(Collected data entries)
Segment Open

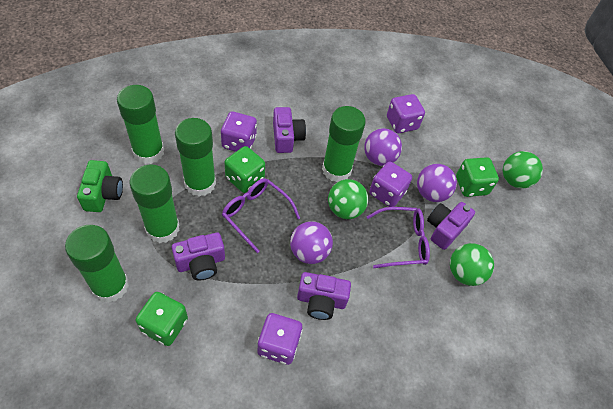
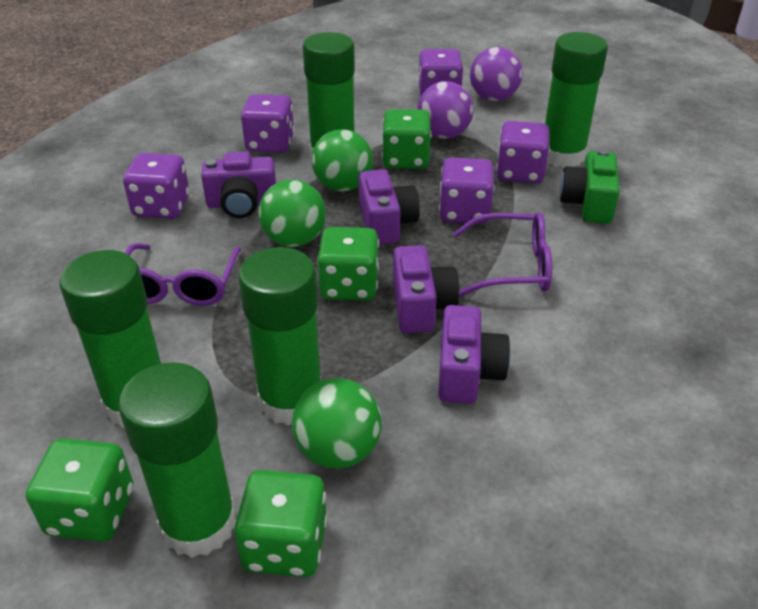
green dice: [136,292,188,346] [224,146,265,193] [456,157,499,197] = 3 -> [26,438,133,542] [234,470,327,577] [317,227,379,301] [382,109,431,169] = 4
purple ball: [290,222,333,264] [364,128,402,166] [417,164,457,202] = 3 -> [417,81,473,139] [470,47,523,101] = 2
purple dice: [221,111,257,152] [257,313,302,365] [369,161,412,207] [387,94,425,133] = 4 -> [123,153,189,219] [241,94,294,153] [418,49,463,96] [439,158,494,224] [496,121,550,184] = 5

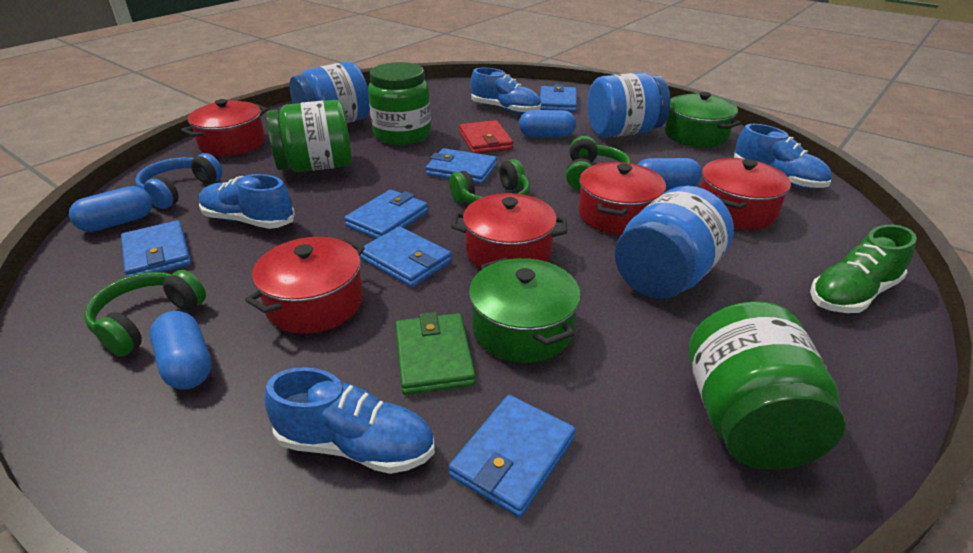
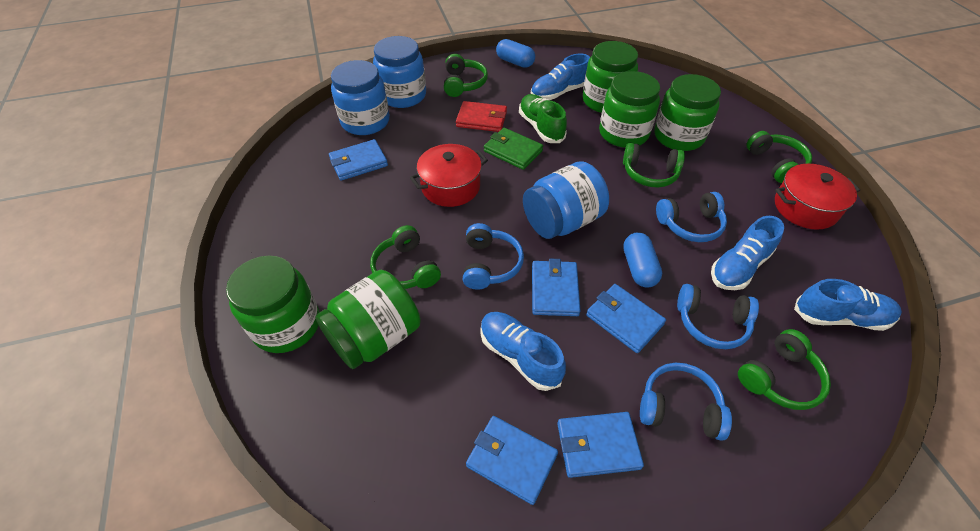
blue capsule: [69,186,153,232] [150,311,212,390] [519,110,576,137] [637,158,702,189] = 4 -> [496,39,535,68] [623,233,662,288] = 2
blue headphones: [135,153,223,209] = 1 -> [463,223,524,290] [640,363,732,441] [656,192,727,242] [677,284,759,349] = 4
blue wallet: [121,220,191,277] [344,189,428,239] [360,226,452,287] [425,148,497,184] [449,395,576,518] [540,84,577,112] = 6 -> [329,139,388,181] [466,416,558,505] [532,259,581,316] [557,412,644,478] [586,284,666,353] = 5
green headphones: [84,270,206,357] [449,159,530,204] [566,136,631,190] = 3 -> [370,225,441,289] [444,54,488,97] [623,143,685,188] [738,329,831,410] [746,131,812,183] = 5
green jar: [266,100,352,172] [368,62,431,145] [688,301,846,470] = 3 -> [226,255,320,353] [315,270,421,369] [583,41,638,113] [599,71,660,148] [654,74,721,151] = 5
green pot: [469,258,581,363] [665,92,741,147] = 2 -> none = 0
red pot: [181,99,268,156] [245,237,365,334] [451,193,567,269] [579,162,666,235] [700,158,791,230] = 5 -> [410,144,488,207] [775,164,860,230] = 2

Segment Closed

An exact copy is needed of the lines from the one containing "green pot: [469,258,581,363]" through the end of the records.

green pot: [469,258,581,363] [665,92,741,147] = 2 -> none = 0
red pot: [181,99,268,156] [245,237,365,334] [451,193,567,269] [579,162,666,235] [700,158,791,230] = 5 -> [410,144,488,207] [775,164,860,230] = 2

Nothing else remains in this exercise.